Given data Block Start

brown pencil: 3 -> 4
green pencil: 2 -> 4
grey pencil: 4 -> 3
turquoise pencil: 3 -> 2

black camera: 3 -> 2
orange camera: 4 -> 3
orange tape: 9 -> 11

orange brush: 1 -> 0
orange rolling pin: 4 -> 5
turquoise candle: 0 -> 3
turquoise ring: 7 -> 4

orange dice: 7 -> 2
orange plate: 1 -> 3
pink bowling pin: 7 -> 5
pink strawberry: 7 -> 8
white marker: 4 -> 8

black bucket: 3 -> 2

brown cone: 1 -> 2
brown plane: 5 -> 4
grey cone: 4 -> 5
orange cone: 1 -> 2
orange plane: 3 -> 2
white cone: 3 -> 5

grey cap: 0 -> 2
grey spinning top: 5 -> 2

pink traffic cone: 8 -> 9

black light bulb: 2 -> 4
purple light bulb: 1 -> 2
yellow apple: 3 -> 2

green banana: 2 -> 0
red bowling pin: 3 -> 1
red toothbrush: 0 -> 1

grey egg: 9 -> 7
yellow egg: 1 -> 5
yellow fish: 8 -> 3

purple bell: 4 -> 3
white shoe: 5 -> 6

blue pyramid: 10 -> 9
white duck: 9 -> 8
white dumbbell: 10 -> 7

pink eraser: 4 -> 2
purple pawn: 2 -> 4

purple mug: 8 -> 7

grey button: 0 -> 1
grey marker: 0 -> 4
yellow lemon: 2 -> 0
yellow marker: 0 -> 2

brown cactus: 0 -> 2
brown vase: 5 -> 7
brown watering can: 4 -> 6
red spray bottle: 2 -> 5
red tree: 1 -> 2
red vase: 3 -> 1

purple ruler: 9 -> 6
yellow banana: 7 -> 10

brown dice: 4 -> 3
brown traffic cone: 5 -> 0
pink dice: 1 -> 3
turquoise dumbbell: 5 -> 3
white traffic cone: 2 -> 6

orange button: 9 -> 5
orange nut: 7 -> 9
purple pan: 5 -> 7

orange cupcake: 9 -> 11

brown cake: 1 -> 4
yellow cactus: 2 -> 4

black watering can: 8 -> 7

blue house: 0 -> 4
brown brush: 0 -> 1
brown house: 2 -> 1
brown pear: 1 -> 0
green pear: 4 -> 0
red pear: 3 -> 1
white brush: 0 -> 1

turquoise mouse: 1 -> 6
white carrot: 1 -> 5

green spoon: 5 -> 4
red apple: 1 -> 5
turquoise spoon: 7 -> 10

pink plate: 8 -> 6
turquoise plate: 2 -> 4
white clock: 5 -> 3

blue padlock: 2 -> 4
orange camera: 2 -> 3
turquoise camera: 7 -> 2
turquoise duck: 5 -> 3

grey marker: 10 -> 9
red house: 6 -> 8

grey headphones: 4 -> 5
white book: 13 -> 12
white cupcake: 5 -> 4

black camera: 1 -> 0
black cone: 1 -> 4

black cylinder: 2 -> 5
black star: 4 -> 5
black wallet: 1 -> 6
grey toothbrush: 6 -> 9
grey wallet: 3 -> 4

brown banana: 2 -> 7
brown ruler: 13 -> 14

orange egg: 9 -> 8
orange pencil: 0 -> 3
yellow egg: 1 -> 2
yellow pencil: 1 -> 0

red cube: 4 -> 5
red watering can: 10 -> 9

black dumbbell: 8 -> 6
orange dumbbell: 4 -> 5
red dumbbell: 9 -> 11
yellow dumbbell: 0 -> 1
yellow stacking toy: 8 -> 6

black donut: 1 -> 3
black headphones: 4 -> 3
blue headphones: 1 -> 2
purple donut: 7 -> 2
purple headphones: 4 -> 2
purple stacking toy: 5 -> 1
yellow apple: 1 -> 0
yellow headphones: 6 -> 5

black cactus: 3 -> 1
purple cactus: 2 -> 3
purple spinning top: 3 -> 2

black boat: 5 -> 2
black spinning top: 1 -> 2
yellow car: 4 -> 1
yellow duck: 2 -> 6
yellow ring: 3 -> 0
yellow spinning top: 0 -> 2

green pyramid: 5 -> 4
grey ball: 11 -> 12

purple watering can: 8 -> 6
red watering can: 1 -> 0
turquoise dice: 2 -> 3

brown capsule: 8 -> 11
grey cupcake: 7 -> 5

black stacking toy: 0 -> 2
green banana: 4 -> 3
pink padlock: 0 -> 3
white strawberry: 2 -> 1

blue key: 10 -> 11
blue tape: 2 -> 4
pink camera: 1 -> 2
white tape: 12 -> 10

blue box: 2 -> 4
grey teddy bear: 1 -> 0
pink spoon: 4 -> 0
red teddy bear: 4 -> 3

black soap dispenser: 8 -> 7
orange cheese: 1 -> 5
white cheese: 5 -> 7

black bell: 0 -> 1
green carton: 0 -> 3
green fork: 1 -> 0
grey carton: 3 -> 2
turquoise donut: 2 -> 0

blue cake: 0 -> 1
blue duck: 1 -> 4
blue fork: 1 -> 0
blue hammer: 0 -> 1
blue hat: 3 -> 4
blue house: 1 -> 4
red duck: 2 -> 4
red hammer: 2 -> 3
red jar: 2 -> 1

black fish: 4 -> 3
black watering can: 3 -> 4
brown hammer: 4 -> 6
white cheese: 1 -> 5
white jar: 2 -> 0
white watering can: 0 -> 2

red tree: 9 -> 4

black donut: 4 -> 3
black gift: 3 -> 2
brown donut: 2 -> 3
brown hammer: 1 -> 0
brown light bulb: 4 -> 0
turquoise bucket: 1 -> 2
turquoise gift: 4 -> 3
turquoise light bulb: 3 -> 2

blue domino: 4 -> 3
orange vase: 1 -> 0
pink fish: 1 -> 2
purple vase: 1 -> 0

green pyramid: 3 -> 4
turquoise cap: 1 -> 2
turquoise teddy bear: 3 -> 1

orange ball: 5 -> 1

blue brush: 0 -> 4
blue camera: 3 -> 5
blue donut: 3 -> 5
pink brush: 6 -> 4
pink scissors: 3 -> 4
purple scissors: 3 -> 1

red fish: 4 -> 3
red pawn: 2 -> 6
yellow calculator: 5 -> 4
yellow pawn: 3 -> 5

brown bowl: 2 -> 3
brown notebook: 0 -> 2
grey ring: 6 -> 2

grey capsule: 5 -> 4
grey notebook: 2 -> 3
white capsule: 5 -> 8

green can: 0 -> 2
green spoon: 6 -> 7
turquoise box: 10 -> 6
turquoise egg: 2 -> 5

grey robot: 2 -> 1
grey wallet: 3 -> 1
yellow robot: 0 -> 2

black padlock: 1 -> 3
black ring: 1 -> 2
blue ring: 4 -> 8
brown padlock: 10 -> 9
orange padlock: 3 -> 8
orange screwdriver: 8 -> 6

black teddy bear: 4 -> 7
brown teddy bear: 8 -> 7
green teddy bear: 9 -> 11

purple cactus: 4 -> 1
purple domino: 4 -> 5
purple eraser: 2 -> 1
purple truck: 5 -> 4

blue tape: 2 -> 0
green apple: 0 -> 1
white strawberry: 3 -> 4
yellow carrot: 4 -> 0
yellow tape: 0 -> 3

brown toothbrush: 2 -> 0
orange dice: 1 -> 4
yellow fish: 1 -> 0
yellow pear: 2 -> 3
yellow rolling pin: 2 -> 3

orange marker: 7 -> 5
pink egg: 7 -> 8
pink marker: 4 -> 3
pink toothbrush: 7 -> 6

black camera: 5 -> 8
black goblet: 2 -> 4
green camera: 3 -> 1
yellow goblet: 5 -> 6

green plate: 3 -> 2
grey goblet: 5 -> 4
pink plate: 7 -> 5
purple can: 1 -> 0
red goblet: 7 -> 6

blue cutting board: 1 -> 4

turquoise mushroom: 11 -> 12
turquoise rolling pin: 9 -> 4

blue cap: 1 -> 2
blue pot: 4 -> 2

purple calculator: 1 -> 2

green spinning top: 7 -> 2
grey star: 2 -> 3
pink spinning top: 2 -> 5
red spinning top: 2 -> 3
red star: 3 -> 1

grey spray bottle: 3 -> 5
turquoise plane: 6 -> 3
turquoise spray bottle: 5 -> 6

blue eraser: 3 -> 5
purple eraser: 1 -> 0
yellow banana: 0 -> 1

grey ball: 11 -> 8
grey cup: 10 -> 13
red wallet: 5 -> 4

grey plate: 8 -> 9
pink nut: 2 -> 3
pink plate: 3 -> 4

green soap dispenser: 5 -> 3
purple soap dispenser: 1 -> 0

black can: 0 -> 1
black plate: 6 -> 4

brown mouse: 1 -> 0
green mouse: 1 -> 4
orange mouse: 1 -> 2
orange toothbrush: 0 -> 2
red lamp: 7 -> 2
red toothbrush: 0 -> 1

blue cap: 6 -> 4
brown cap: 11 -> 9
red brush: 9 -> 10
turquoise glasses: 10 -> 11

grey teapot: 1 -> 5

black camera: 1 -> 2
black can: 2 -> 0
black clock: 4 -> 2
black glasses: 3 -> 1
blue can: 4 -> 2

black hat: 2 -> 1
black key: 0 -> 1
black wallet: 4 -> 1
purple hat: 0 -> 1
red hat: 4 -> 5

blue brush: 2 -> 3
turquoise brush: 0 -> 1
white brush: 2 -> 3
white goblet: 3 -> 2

Given data Block End

> _How to complete this task_
After locating the line holding "yellow lemon: 2 -> 0" above, output exactly that line and every line after it through the line holding "green spoon: 5 -> 4". Include nothing else.

> _Exercise output_
yellow lemon: 2 -> 0
yellow marker: 0 -> 2

brown cactus: 0 -> 2
brown vase: 5 -> 7
brown watering can: 4 -> 6
red spray bottle: 2 -> 5
red tree: 1 -> 2
red vase: 3 -> 1

purple ruler: 9 -> 6
yellow banana: 7 -> 10

brown dice: 4 -> 3
brown traffic cone: 5 -> 0
pink dice: 1 -> 3
turquoise dumbbell: 5 -> 3
white traffic cone: 2 -> 6

orange button: 9 -> 5
orange nut: 7 -> 9
purple pan: 5 -> 7

orange cupcake: 9 -> 11

brown cake: 1 -> 4
yellow cactus: 2 -> 4

black watering can: 8 -> 7

blue house: 0 -> 4
brown brush: 0 -> 1
brown house: 2 -> 1
brown pear: 1 -> 0
green pear: 4 -> 0
red pear: 3 -> 1
white brush: 0 -> 1

turquoise mouse: 1 -> 6
white carrot: 1 -> 5

green spoon: 5 -> 4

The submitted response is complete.